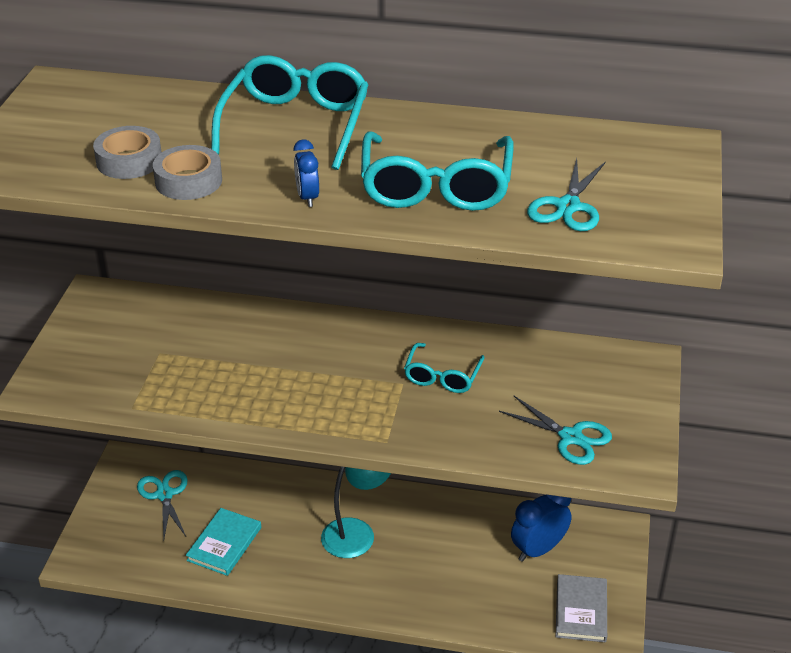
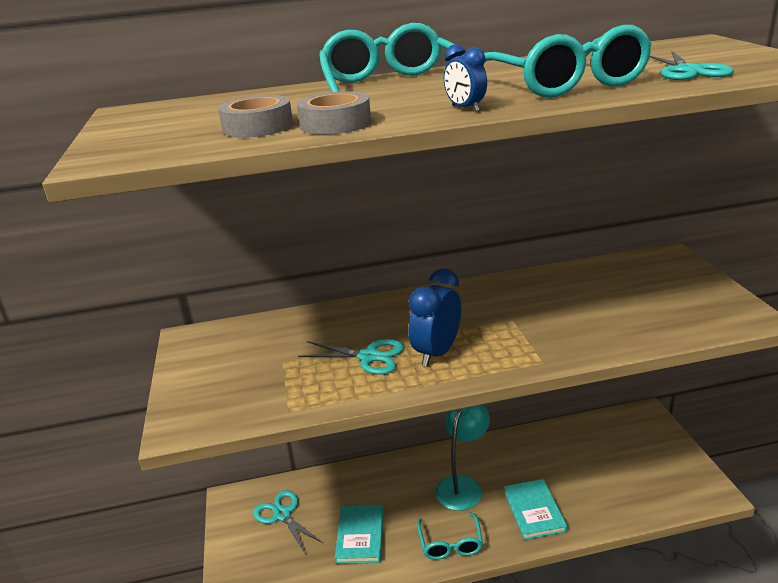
camera: 20 degrees left, 10 degrees down
(409, 585) = (534, 511): none -> turquoise book
(442, 376) = (538, 306): turquoise glasses -> turquoise glasses (450, 543)
(538, 549) = (605, 447): blue clock -> blue clock (437, 353)
(571, 437) = (679, 314): turquoise scissors -> turquoise scissors (369, 357)
(581, 610) = (673, 479): grey book -> none

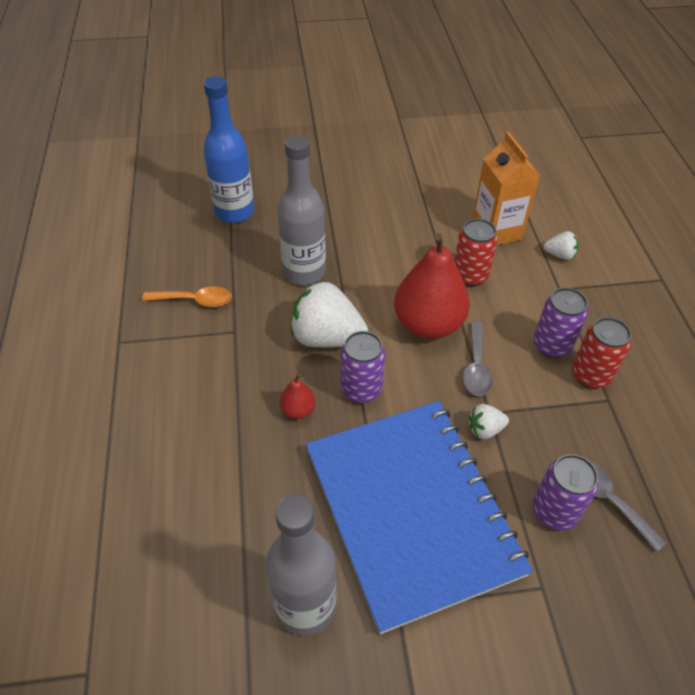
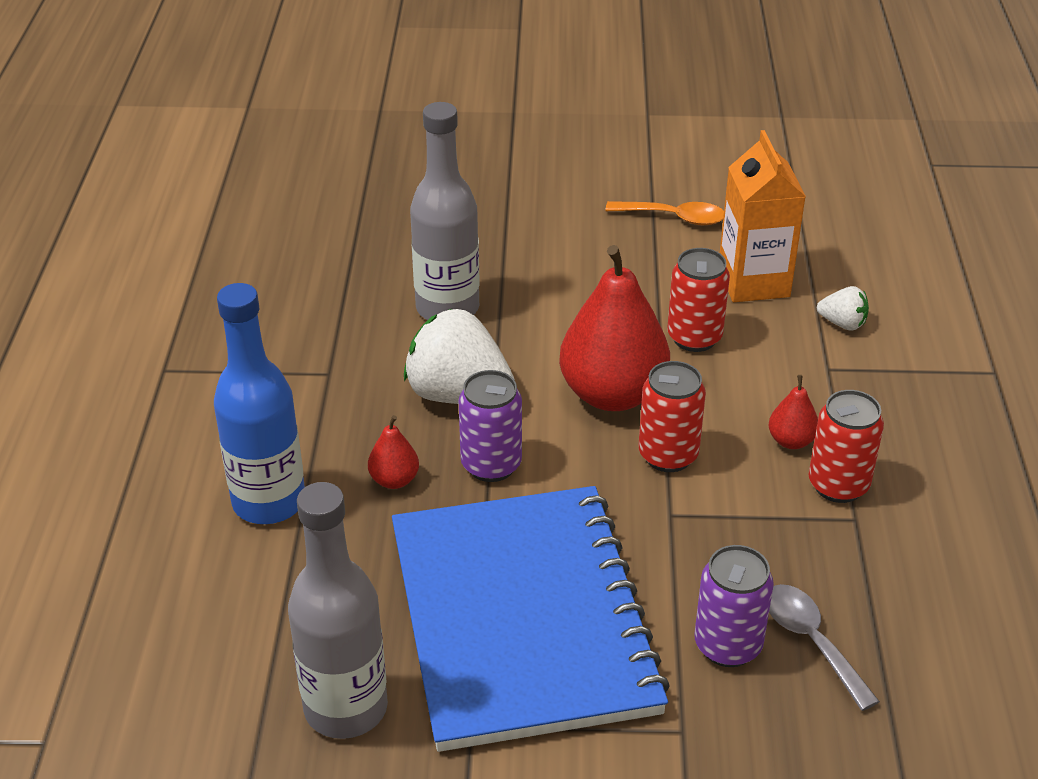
camera: 10 degrees right, 10 degrees down
(195, 300) = (281, 329): orange spoon -> orange spoon (674, 218)
(234, 212) = (365, 220): blue bottle -> blue bottle (269, 502)
(476, 367) = (668, 455): grey spoon -> red can
(485, 429) = (657, 534): white strawberry -> none
(551, 346) = (791, 441): purple can -> red pear

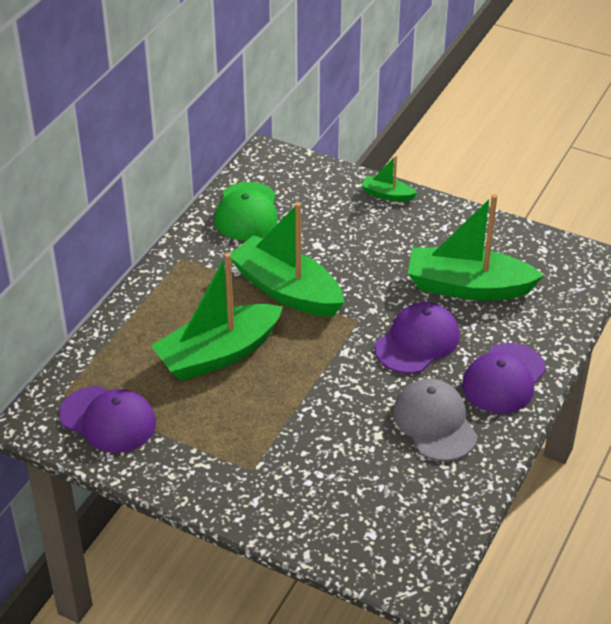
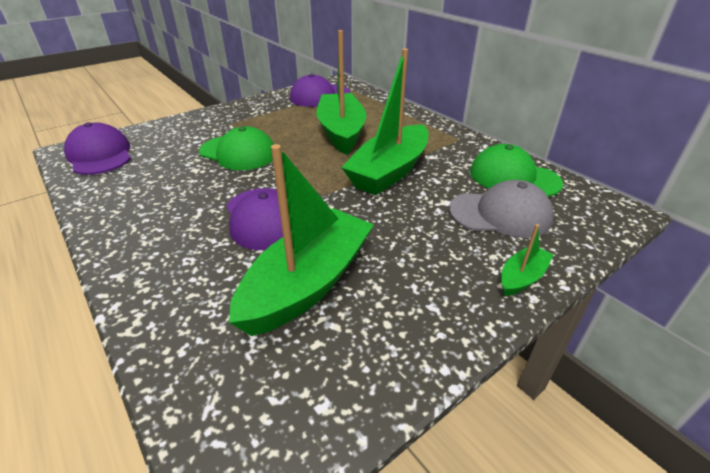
camera: 115 degrees right, 5 degrees down
(286, 290) = (389, 171): green boat -> green boat turned 150 degrees clockwise
(322, 419) = (238, 153): none -> green cap
(434, 423) = (169, 197): grey cap -> grey cap (500, 214)
(503, 379) = (159, 255): purple cap -> purple cap (100, 155)

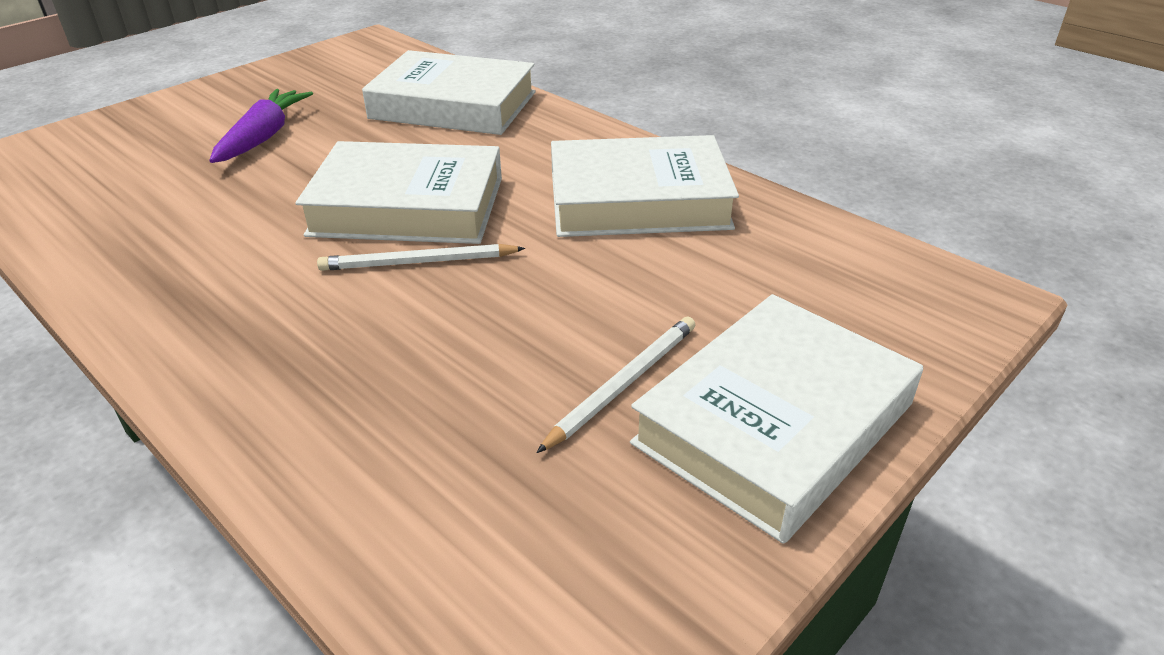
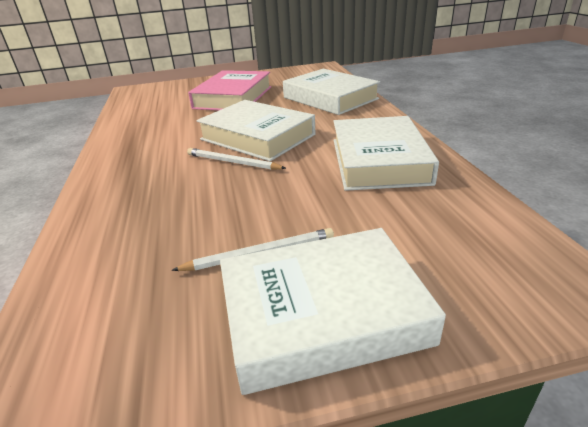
camera: 35 degrees right, 5 degrees down
(264, 136) = (233, 97): purple carrot -> pink book
(638, 200) = (378, 160): white book -> white book turned 60 degrees clockwise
------------------------------
# AIM OF THE TASK:
Retype the data exactly as it stands, but keep the images out of your copy.

# SOLUTION TO THIS TASK:
camera: 20 degrees left, 10 degrees down
(409, 585) = (534, 511): none -> turquoise book
(442, 376) = (538, 306): turquoise glasses -> turquoise glasses (450, 543)
(538, 549) = (605, 447): blue clock -> blue clock (437, 353)
(571, 437) = (679, 314): turquoise scissors -> turquoise scissors (369, 357)
(581, 610) = (673, 479): grey book -> none

camera: 10 degrees right, 10 degrees down
(195, 300) = (281, 329): orange spoon -> orange spoon (674, 218)
(234, 212) = (365, 220): blue bottle -> blue bottle (269, 502)
(476, 367) = (668, 455): grey spoon -> red can
(485, 429) = (657, 534): white strawberry -> none
(551, 346) = (791, 441): purple can -> red pear

camera: 115 degrees right, 5 degrees down
(286, 290) = (389, 171): green boat -> green boat turned 150 degrees clockwise
(322, 419) = (238, 153): none -> green cap
(434, 423) = (169, 197): grey cap -> grey cap (500, 214)
(503, 379) = (159, 255): purple cap -> purple cap (100, 155)

camera: 35 degrees right, 5 degrees down
(264, 136) = (233, 97): purple carrot -> pink book
(638, 200) = (378, 160): white book -> white book turned 60 degrees clockwise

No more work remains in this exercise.